[Object change listings]
++++++

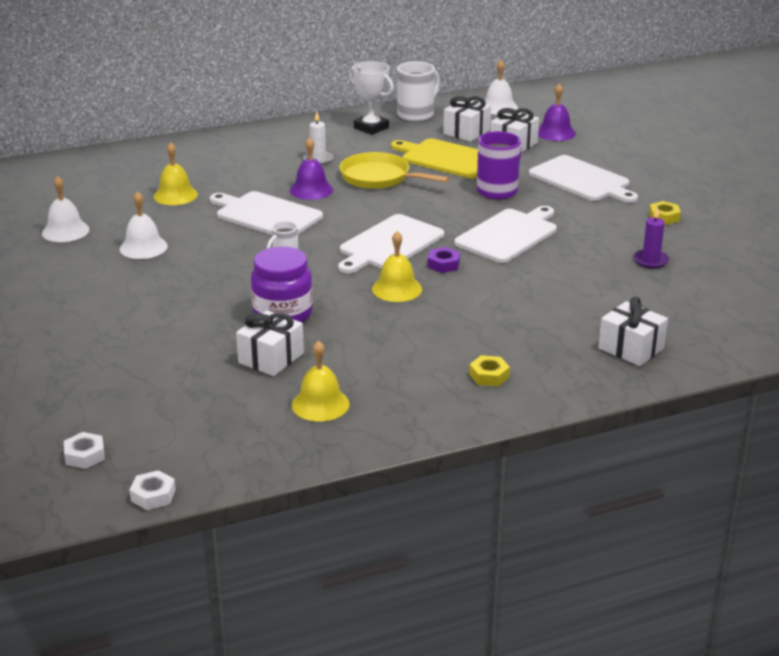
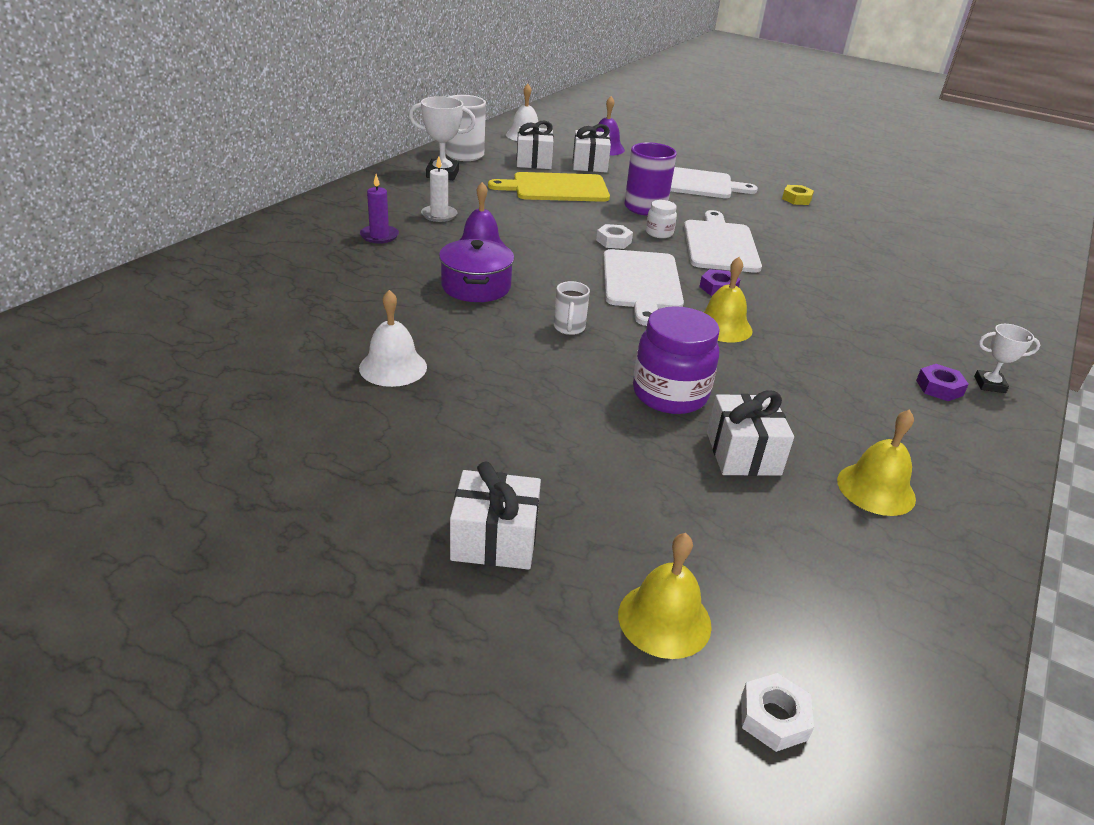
camera: 40 degrees left, 5 degrees up
(65, 231) = (256, 378): white bell -> none
(153, 495) = (942, 730): white nut -> white nut (613, 241)
(175, 195) = (339, 291): yellow bell -> yellow bell (664, 619)
(266, 215) = (476, 286): white cutting board -> purple pot
(379, 178) = (526, 219): yellow pan -> none
(471, 213) = (659, 233): none -> white jar
(489, 376) = (939, 388): yellow nut -> purple nut
(536, 388) = (989, 385): none -> white trophy
(631, 348) = (975, 318): white gift -> white gift (495, 539)
(650, 261) = (852, 237): purple candle -> purple candle (379, 236)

++++++

EXERCISE INSTRUCTIONS
Give back the entries above exactly as they stand. Leave the images out.

RESPONSE TO THE TASK
camera: 40 degrees left, 5 degrees up
(65, 231) = (256, 378): white bell -> none
(153, 495) = (942, 730): white nut -> white nut (613, 241)
(175, 195) = (339, 291): yellow bell -> yellow bell (664, 619)
(266, 215) = (476, 286): white cutting board -> purple pot
(379, 178) = (526, 219): yellow pan -> none
(471, 213) = (659, 233): none -> white jar
(489, 376) = (939, 388): yellow nut -> purple nut
(536, 388) = (989, 385): none -> white trophy
(631, 348) = (975, 318): white gift -> white gift (495, 539)
(650, 261) = (852, 237): purple candle -> purple candle (379, 236)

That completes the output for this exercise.